### How to complete this task
Write out the entries exactly, pictures excluded.

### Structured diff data
== Segment start ==
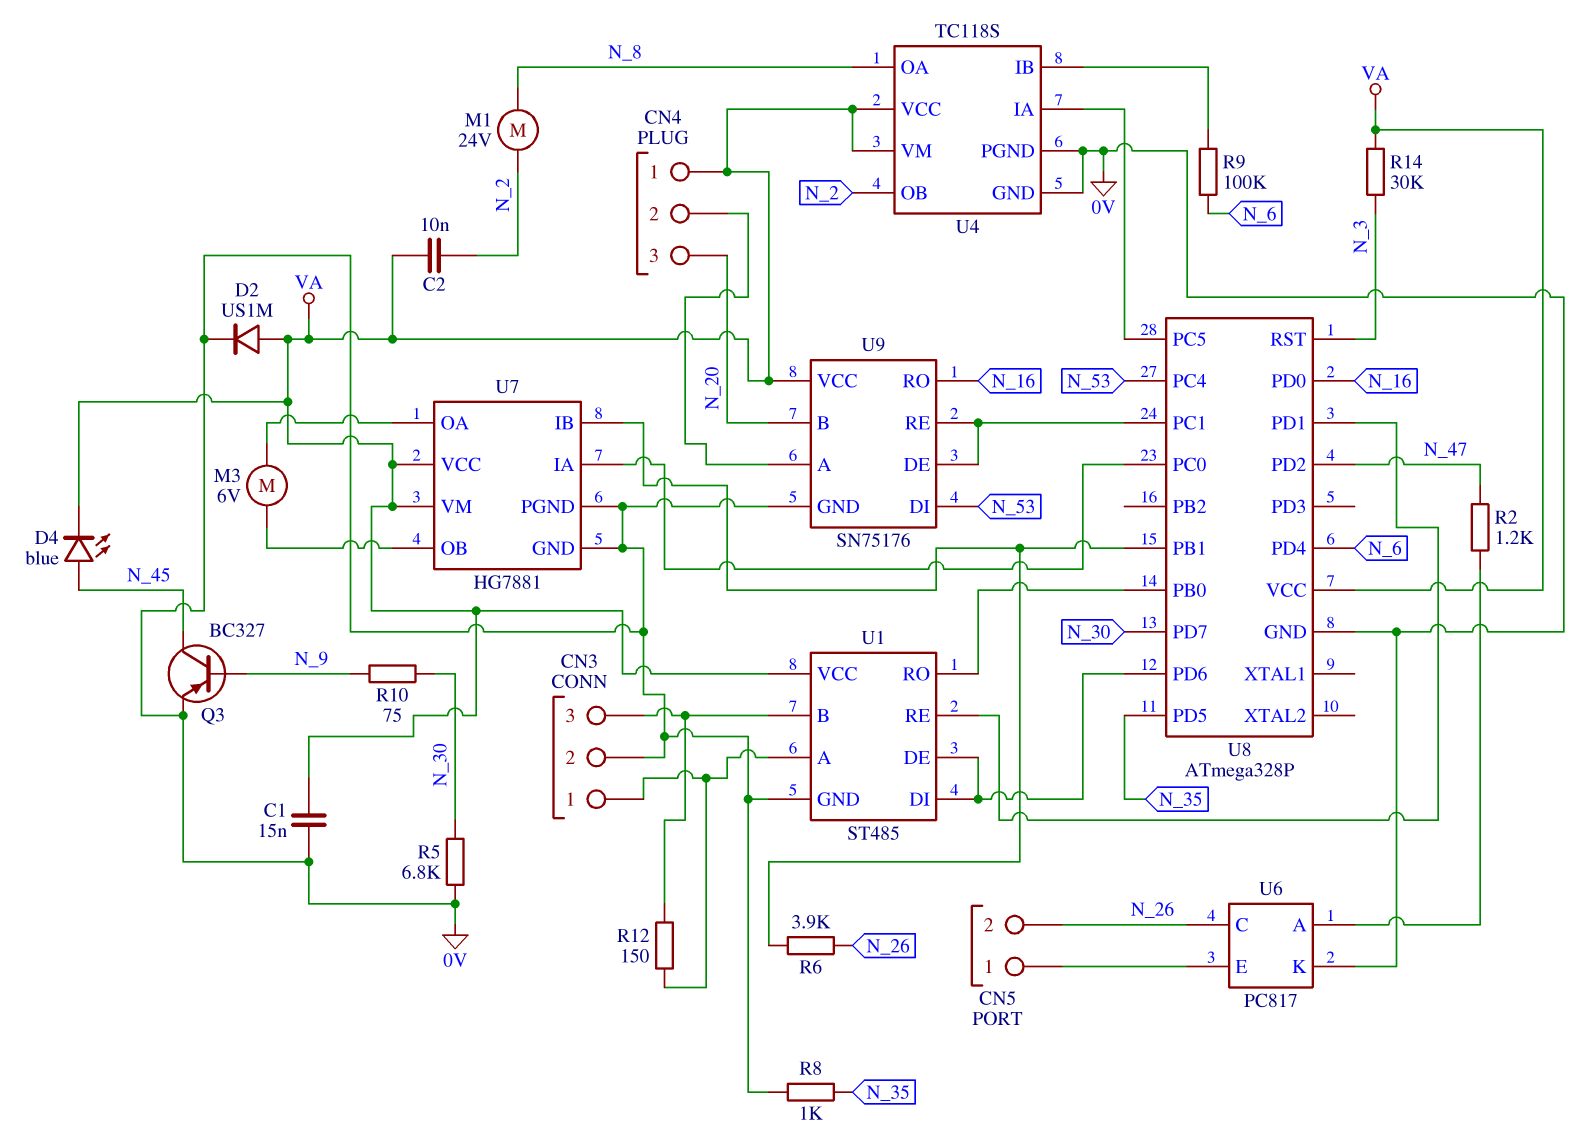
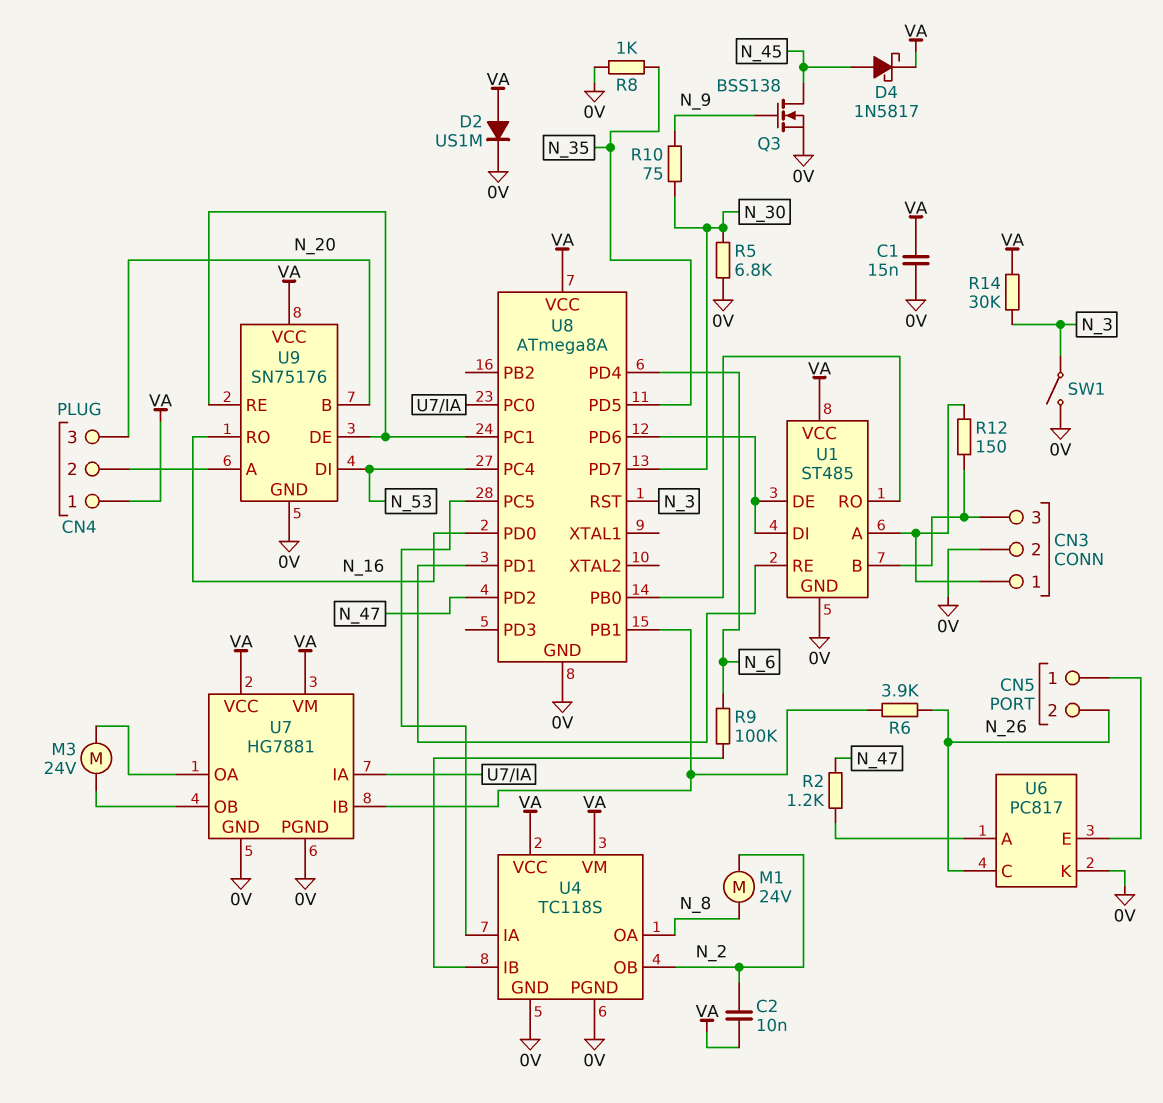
D4: LED blue (A N_45, K VA) -> schottky 1N5817 (A N_45, K VA)
M3: motor 6V (U7/OA, U7/OB) -> motor 24V (U7/OA, U7/OB)
Q3: PNP BC327 (B N_9, C N_45, E 0V) -> NMOS BSS138 (G N_9, D N_45, S 0V)
SW1: none -> switch (0V, N_3)
U8: ATmega328P -> ATmega8A

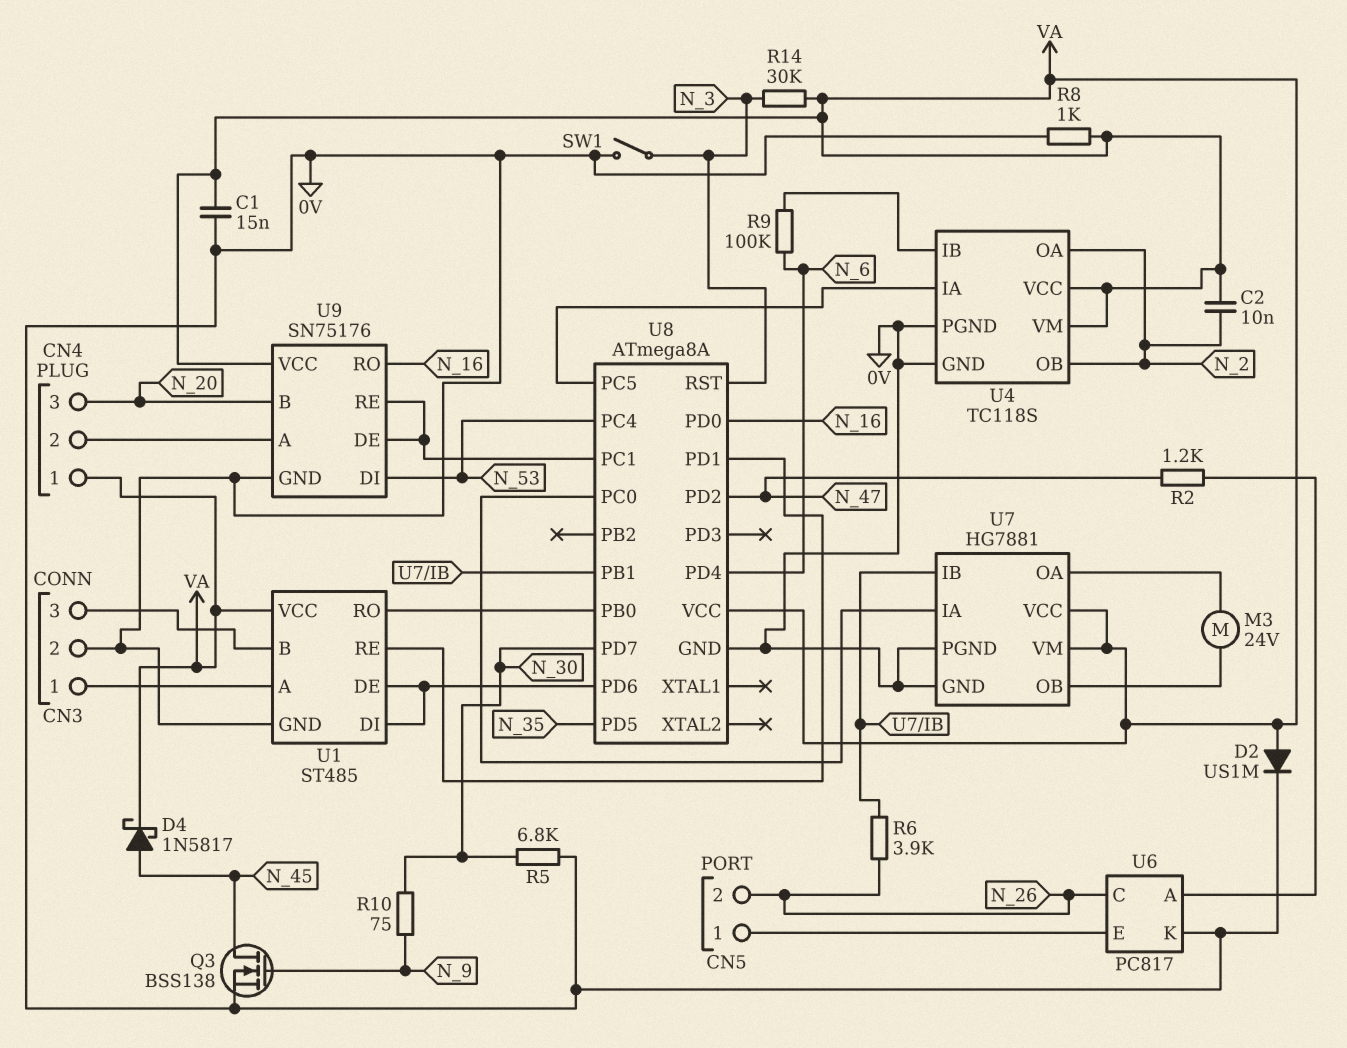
M1: motor 24V (N_2, N_8) -> none
R8: 1k (0V, N_35) -> 1k (0V, VA)
R12: 150 (CN3/1, CN3/3) -> none
U4 pin OA: N_8 -> N_2

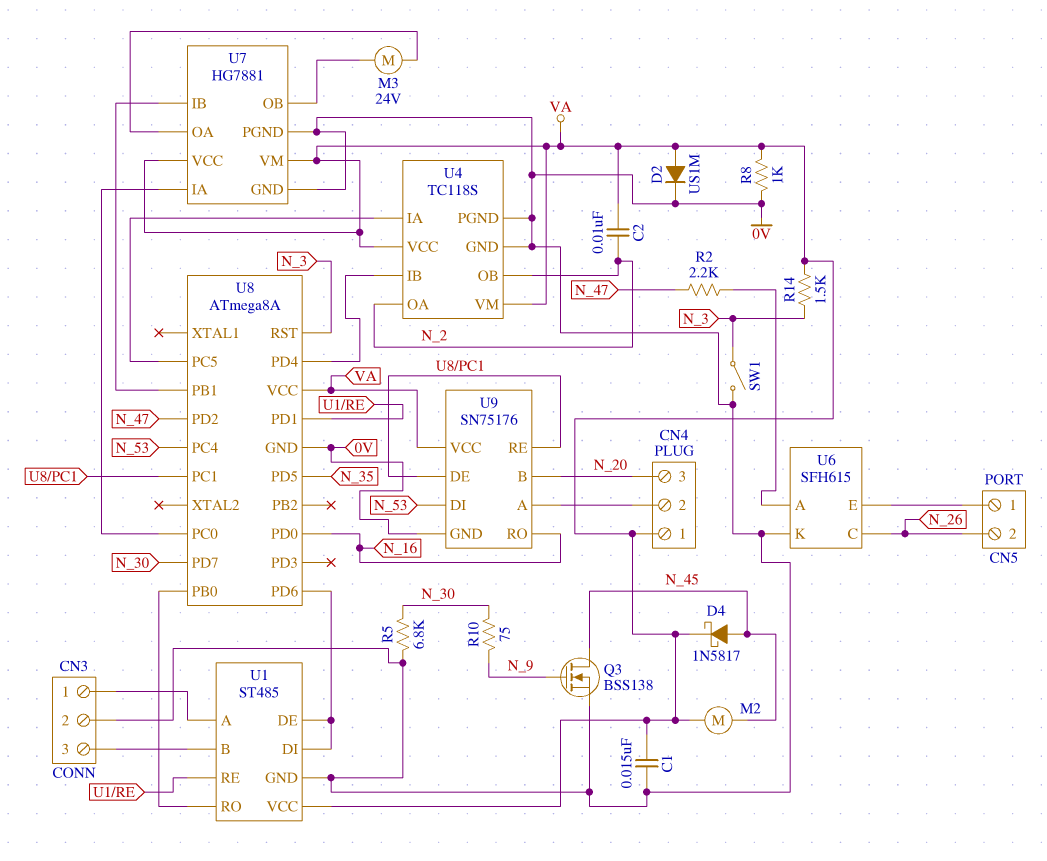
M2: none -> motor (N_45, VA)
R2: 1.2k (N_47, U6/A) -> 2.2k (N_47, U6/A)
R6: 3.9k (N_26, U7/IB) -> none
R9: 100k (N_6, U4/IB) -> none
R14: 30k (N_3, VA) -> 1.5k (N_3, VA)
U6: PC817 -> SFH615
U8 pin PD4: N_6 -> U4/IB

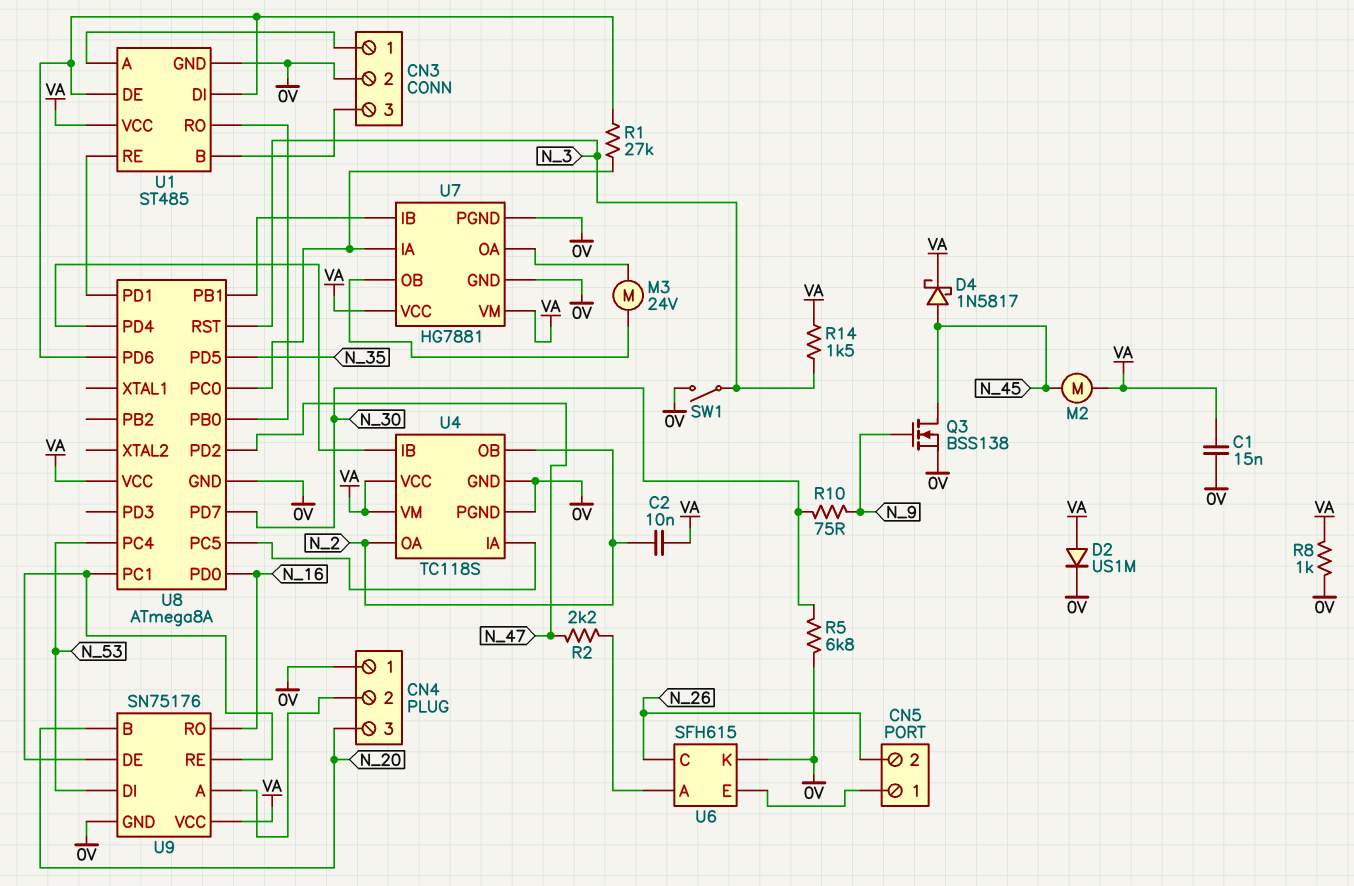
CN4 pin 1: VA -> 0V
R1: none -> 27k (U1/DE, U7/IA)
== Segment end ==
### Answer box
D4: LED blue (A N_45, K VA) -> schottky 1N5817 (A N_45, K VA)
M3: motor 6V (U7/OA, U7/OB) -> motor 24V (U7/OA, U7/OB)
Q3: PNP BC327 (B N_9, C N_45, E 0V) -> NMOS BSS138 (G N_9, D N_45, S 0V)
SW1: none -> switch (0V, N_3)
U8: ATmega328P -> ATmega8A

M1: motor 24V (N_2, N_8) -> none
R8: 1k (0V, N_35) -> 1k (0V, VA)
R12: 150 (CN3/1, CN3/3) -> none
U4 pin OA: N_8 -> N_2

M2: none -> motor (N_45, VA)
R2: 1.2k (N_47, U6/A) -> 2.2k (N_47, U6/A)
R6: 3.9k (N_26, U7/IB) -> none
R9: 100k (N_6, U4/IB) -> none
R14: 30k (N_3, VA) -> 1.5k (N_3, VA)
U6: PC817 -> SFH615
U8 pin PD4: N_6 -> U4/IB

CN4 pin 1: VA -> 0V
R1: none -> 27k (U1/DE, U7/IA)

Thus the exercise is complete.